Start of SOURCE DATA
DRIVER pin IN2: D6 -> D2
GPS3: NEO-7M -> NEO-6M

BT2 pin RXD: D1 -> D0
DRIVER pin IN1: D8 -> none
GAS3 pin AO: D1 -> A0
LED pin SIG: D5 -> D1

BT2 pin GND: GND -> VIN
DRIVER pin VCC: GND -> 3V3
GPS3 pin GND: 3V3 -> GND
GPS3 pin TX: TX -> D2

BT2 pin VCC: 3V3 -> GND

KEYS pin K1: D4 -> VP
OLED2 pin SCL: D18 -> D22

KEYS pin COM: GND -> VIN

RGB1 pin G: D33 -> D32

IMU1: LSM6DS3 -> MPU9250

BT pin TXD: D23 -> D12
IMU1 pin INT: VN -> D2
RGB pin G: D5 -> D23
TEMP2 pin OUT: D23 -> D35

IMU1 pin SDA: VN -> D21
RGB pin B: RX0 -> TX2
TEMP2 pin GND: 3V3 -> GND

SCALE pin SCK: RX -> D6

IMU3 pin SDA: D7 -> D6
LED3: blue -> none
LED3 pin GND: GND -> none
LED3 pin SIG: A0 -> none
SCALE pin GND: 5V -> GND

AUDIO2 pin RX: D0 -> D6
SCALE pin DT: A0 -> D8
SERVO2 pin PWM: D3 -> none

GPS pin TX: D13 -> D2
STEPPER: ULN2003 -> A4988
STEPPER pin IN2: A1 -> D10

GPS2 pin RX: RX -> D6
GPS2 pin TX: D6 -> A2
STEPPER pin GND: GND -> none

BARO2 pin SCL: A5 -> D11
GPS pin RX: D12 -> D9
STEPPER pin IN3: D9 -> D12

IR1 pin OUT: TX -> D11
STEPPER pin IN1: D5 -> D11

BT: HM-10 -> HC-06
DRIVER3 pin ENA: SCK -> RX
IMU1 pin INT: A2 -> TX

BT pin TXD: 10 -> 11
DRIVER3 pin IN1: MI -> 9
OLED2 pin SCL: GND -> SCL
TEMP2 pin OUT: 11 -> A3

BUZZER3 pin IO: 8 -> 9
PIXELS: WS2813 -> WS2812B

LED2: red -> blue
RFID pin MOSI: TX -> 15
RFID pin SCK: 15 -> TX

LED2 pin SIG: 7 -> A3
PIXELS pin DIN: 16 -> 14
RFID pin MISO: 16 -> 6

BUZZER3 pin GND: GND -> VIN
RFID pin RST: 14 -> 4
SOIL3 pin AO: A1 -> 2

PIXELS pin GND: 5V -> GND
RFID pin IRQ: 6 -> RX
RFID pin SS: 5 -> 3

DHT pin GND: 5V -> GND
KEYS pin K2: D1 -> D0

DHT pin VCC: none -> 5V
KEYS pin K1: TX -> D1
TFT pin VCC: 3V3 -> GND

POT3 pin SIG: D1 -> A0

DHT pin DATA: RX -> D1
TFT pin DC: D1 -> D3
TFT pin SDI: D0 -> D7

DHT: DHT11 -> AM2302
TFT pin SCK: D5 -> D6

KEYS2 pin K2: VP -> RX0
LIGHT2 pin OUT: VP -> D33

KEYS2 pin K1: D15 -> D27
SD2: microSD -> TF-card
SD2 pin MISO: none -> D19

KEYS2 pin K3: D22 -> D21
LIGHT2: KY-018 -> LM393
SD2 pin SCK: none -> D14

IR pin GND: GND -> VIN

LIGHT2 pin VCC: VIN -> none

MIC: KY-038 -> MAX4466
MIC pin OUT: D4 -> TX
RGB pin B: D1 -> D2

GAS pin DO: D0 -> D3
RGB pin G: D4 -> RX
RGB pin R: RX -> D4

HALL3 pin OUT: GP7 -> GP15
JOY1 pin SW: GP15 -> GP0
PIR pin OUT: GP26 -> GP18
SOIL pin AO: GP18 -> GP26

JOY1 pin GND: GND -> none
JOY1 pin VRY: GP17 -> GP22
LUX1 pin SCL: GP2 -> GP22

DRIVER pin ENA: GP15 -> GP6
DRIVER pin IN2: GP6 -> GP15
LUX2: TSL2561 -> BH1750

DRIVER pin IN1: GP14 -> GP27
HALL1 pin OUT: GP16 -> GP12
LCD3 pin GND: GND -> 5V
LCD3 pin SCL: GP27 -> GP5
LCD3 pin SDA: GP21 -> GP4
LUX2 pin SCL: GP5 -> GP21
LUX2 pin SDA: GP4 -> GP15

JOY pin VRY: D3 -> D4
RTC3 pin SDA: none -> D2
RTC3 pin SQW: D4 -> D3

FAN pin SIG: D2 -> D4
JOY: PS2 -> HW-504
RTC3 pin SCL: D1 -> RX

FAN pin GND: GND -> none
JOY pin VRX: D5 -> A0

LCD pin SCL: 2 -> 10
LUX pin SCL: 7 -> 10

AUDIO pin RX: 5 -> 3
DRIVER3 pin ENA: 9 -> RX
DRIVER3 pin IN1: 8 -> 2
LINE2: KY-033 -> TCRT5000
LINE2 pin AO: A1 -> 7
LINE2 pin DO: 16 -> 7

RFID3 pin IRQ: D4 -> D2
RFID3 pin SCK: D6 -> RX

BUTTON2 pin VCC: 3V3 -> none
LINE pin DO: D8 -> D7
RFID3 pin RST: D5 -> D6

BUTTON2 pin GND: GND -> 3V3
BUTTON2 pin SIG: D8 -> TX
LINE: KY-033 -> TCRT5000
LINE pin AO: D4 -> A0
End of SOURCE DATA
- _EXERCISE BRIEF_: The records above are to be copied out exactly, line for line.

- _EXPECTED ANSWER_:
DRIVER pin IN2: D6 -> D2
GPS3: NEO-7M -> NEO-6M

BT2 pin RXD: D1 -> D0
DRIVER pin IN1: D8 -> none
GAS3 pin AO: D1 -> A0
LED pin SIG: D5 -> D1

BT2 pin GND: GND -> VIN
DRIVER pin VCC: GND -> 3V3
GPS3 pin GND: 3V3 -> GND
GPS3 pin TX: TX -> D2

BT2 pin VCC: 3V3 -> GND

KEYS pin K1: D4 -> VP
OLED2 pin SCL: D18 -> D22

KEYS pin COM: GND -> VIN

RGB1 pin G: D33 -> D32

IMU1: LSM6DS3 -> MPU9250

BT pin TXD: D23 -> D12
IMU1 pin INT: VN -> D2
RGB pin G: D5 -> D23
TEMP2 pin OUT: D23 -> D35

IMU1 pin SDA: VN -> D21
RGB pin B: RX0 -> TX2
TEMP2 pin GND: 3V3 -> GND

SCALE pin SCK: RX -> D6

IMU3 pin SDA: D7 -> D6
LED3: blue -> none
LED3 pin GND: GND -> none
LED3 pin SIG: A0 -> none
SCALE pin GND: 5V -> GND

AUDIO2 pin RX: D0 -> D6
SCALE pin DT: A0 -> D8
SERVO2 pin PWM: D3 -> none

GPS pin TX: D13 -> D2
STEPPER: ULN2003 -> A4988
STEPPER pin IN2: A1 -> D10

GPS2 pin RX: RX -> D6
GPS2 pin TX: D6 -> A2
STEPPER pin GND: GND -> none

BARO2 pin SCL: A5 -> D11
GPS pin RX: D12 -> D9
STEPPER pin IN3: D9 -> D12

IR1 pin OUT: TX -> D11
STEPPER pin IN1: D5 -> D11

BT: HM-10 -> HC-06
DRIVER3 pin ENA: SCK -> RX
IMU1 pin INT: A2 -> TX

BT pin TXD: 10 -> 11
DRIVER3 pin IN1: MI -> 9
OLED2 pin SCL: GND -> SCL
TEMP2 pin OUT: 11 -> A3

BUZZER3 pin IO: 8 -> 9
PIXELS: WS2813 -> WS2812B

LED2: red -> blue
RFID pin MOSI: TX -> 15
RFID pin SCK: 15 -> TX

LED2 pin SIG: 7 -> A3
PIXELS pin DIN: 16 -> 14
RFID pin MISO: 16 -> 6

BUZZER3 pin GND: GND -> VIN
RFID pin RST: 14 -> 4
SOIL3 pin AO: A1 -> 2

PIXELS pin GND: 5V -> GND
RFID pin IRQ: 6 -> RX
RFID pin SS: 5 -> 3

DHT pin GND: 5V -> GND
KEYS pin K2: D1 -> D0

DHT pin VCC: none -> 5V
KEYS pin K1: TX -> D1
TFT pin VCC: 3V3 -> GND

POT3 pin SIG: D1 -> A0

DHT pin DATA: RX -> D1
TFT pin DC: D1 -> D3
TFT pin SDI: D0 -> D7

DHT: DHT11 -> AM2302
TFT pin SCK: D5 -> D6

KEYS2 pin K2: VP -> RX0
LIGHT2 pin OUT: VP -> D33

KEYS2 pin K1: D15 -> D27
SD2: microSD -> TF-card
SD2 pin MISO: none -> D19

KEYS2 pin K3: D22 -> D21
LIGHT2: KY-018 -> LM393
SD2 pin SCK: none -> D14

IR pin GND: GND -> VIN

LIGHT2 pin VCC: VIN -> none

MIC: KY-038 -> MAX4466
MIC pin OUT: D4 -> TX
RGB pin B: D1 -> D2

GAS pin DO: D0 -> D3
RGB pin G: D4 -> RX
RGB pin R: RX -> D4

HALL3 pin OUT: GP7 -> GP15
JOY1 pin SW: GP15 -> GP0
PIR pin OUT: GP26 -> GP18
SOIL pin AO: GP18 -> GP26

JOY1 pin GND: GND -> none
JOY1 pin VRY: GP17 -> GP22
LUX1 pin SCL: GP2 -> GP22

DRIVER pin ENA: GP15 -> GP6
DRIVER pin IN2: GP6 -> GP15
LUX2: TSL2561 -> BH1750

DRIVER pin IN1: GP14 -> GP27
HALL1 pin OUT: GP16 -> GP12
LCD3 pin GND: GND -> 5V
LCD3 pin SCL: GP27 -> GP5
LCD3 pin SDA: GP21 -> GP4
LUX2 pin SCL: GP5 -> GP21
LUX2 pin SDA: GP4 -> GP15

JOY pin VRY: D3 -> D4
RTC3 pin SDA: none -> D2
RTC3 pin SQW: D4 -> D3

FAN pin SIG: D2 -> D4
JOY: PS2 -> HW-504
RTC3 pin SCL: D1 -> RX

FAN pin GND: GND -> none
JOY pin VRX: D5 -> A0

LCD pin SCL: 2 -> 10
LUX pin SCL: 7 -> 10

AUDIO pin RX: 5 -> 3
DRIVER3 pin ENA: 9 -> RX
DRIVER3 pin IN1: 8 -> 2
LINE2: KY-033 -> TCRT5000
LINE2 pin AO: A1 -> 7
LINE2 pin DO: 16 -> 7

RFID3 pin IRQ: D4 -> D2
RFID3 pin SCK: D6 -> RX

BUTTON2 pin VCC: 3V3 -> none
LINE pin DO: D8 -> D7
RFID3 pin RST: D5 -> D6

BUTTON2 pin GND: GND -> 3V3
BUTTON2 pin SIG: D8 -> TX
LINE: KY-033 -> TCRT5000
LINE pin AO: D4 -> A0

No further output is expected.